Itemized modification records

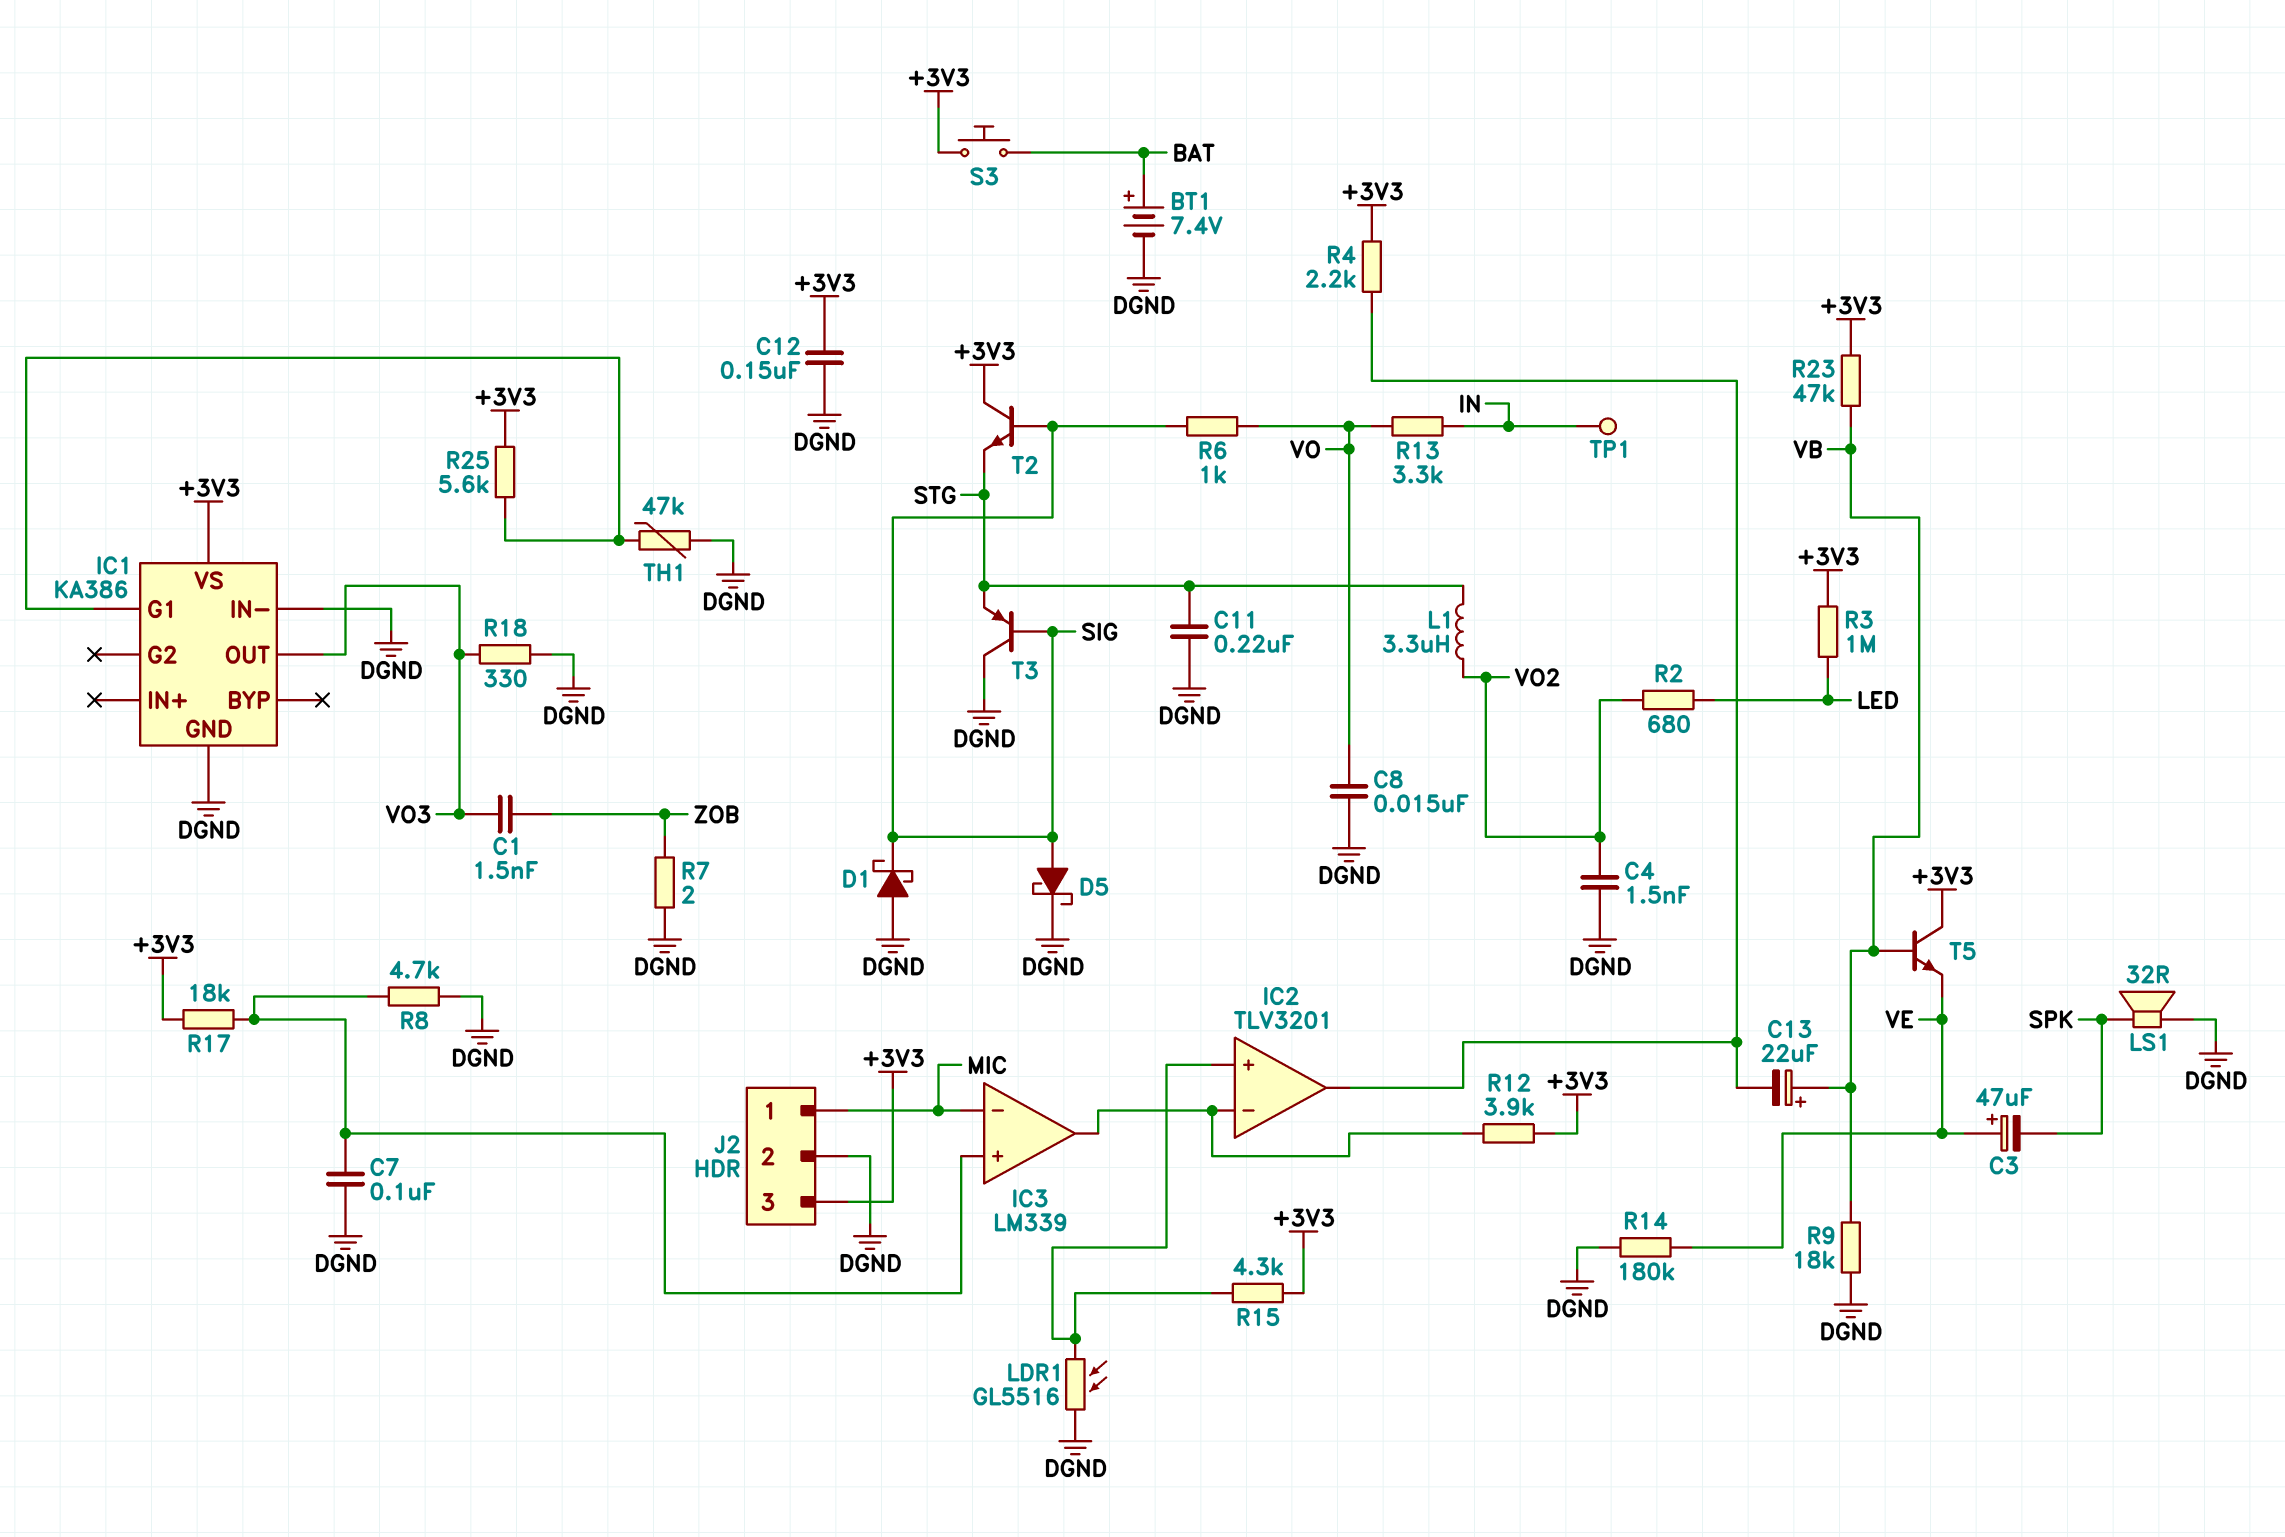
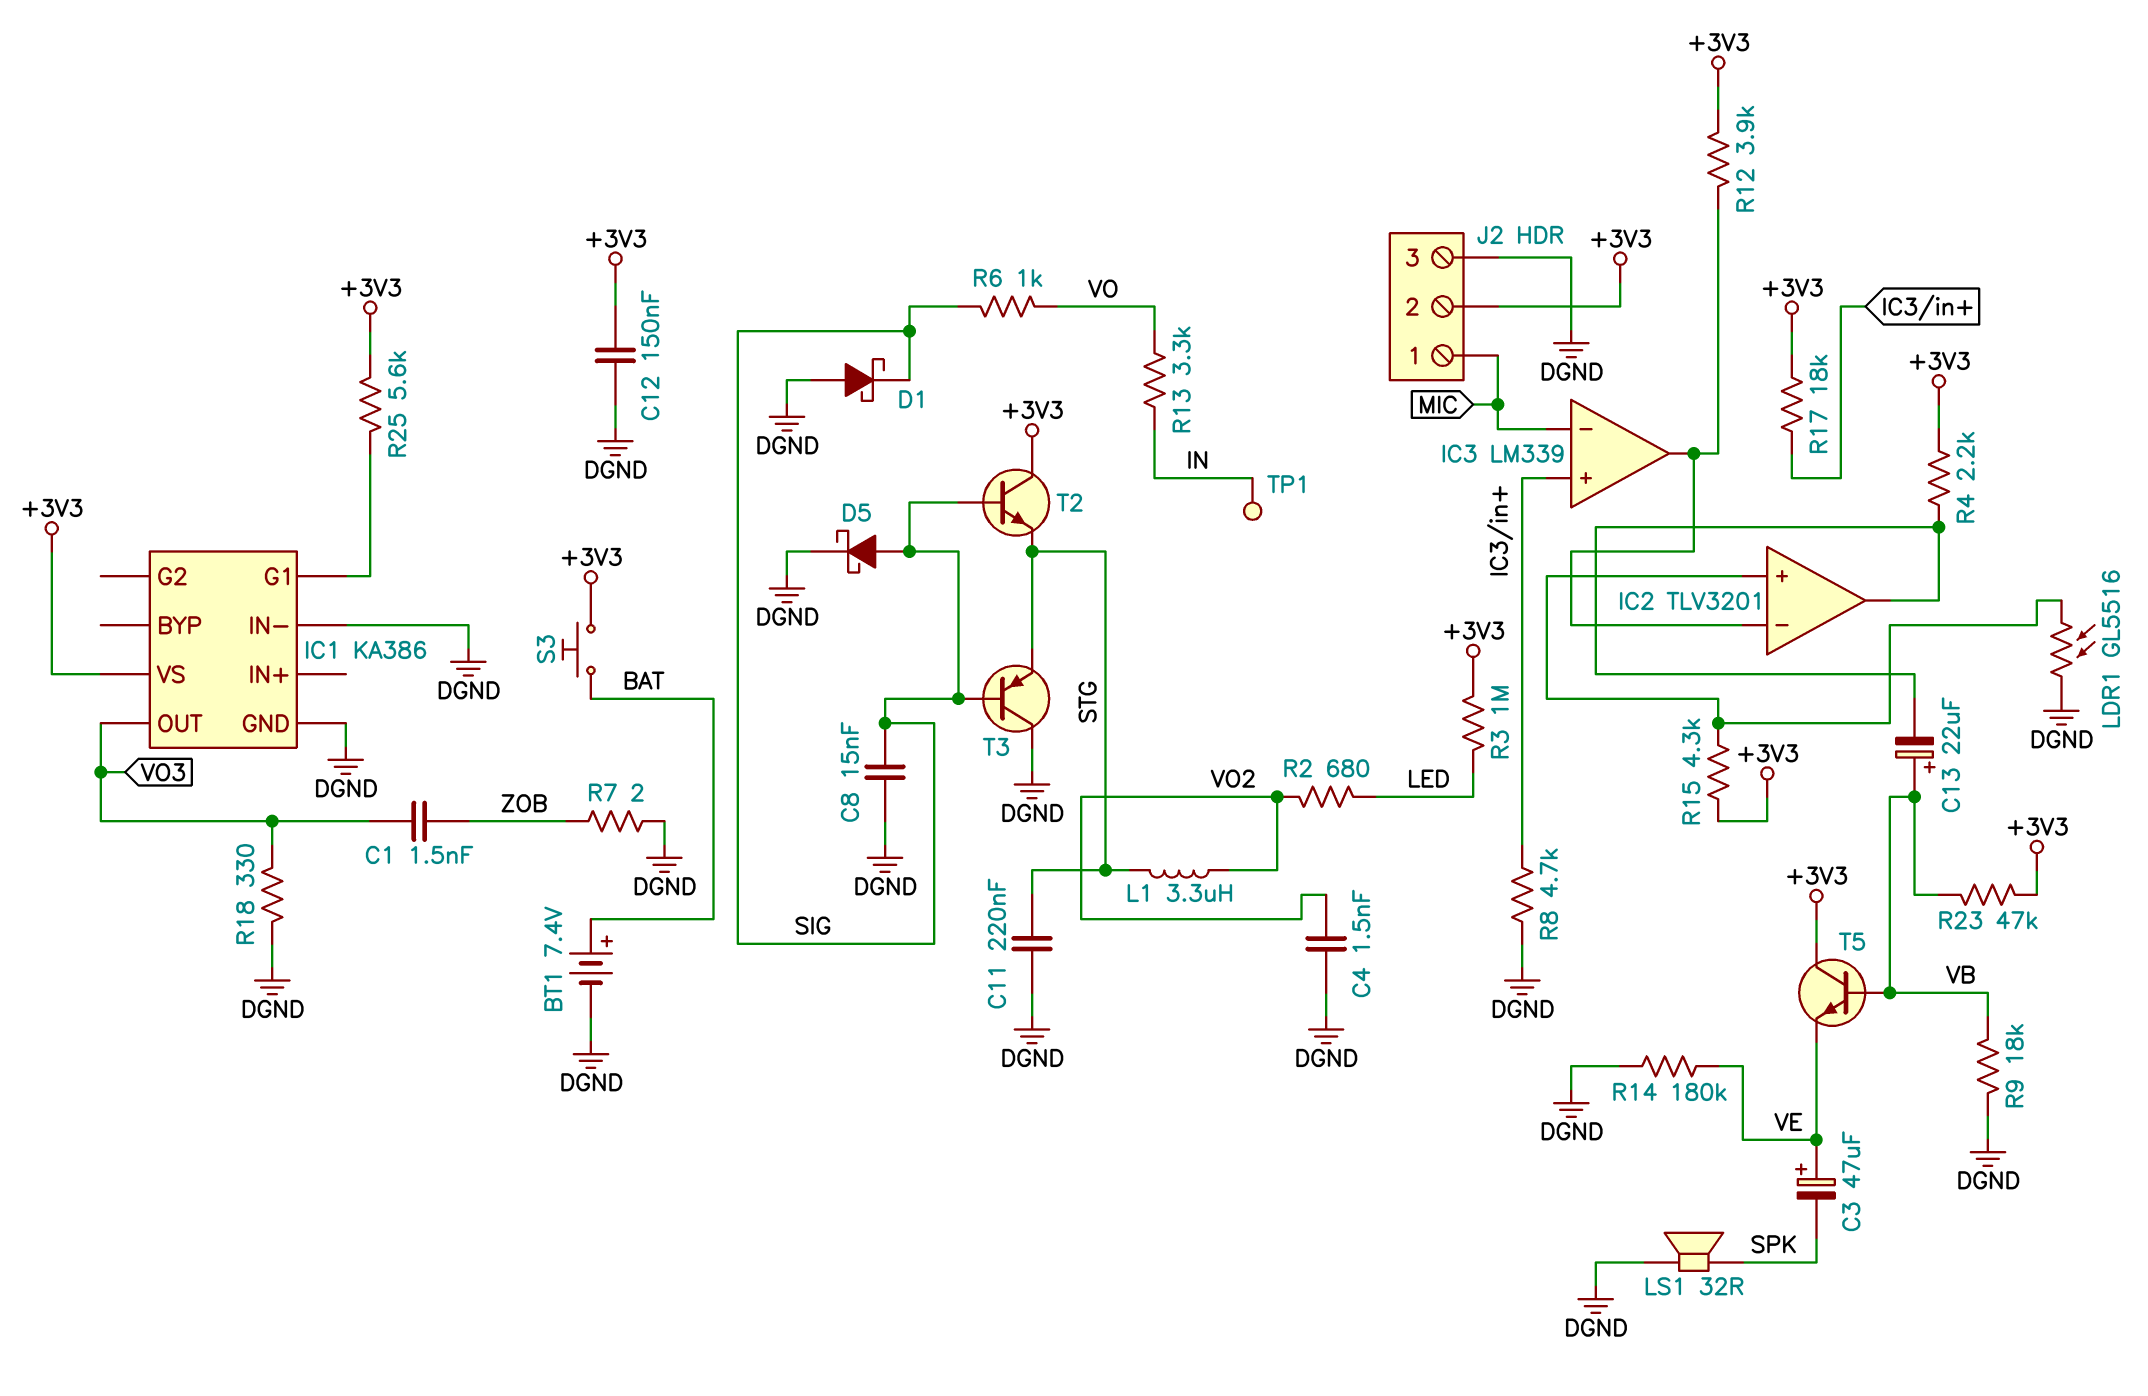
C7: 100nF (DGND, IC3/in+) -> none
C8: 15nF (DGND, VO) -> 15nF (DGND, SIG)
J2 pin 2: DGND -> +3V3
J2 pin 3: +3V3 -> DGND
TH1: 47k (DGND, IC1/G1) -> none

_About this exercise_
Each entry above should be returned exactly as written, minus its pictures.

_Solution_
C7: 100nF (DGND, IC3/in+) -> none
C8: 15nF (DGND, VO) -> 15nF (DGND, SIG)
J2 pin 2: DGND -> +3V3
J2 pin 3: +3V3 -> DGND
TH1: 47k (DGND, IC1/G1) -> none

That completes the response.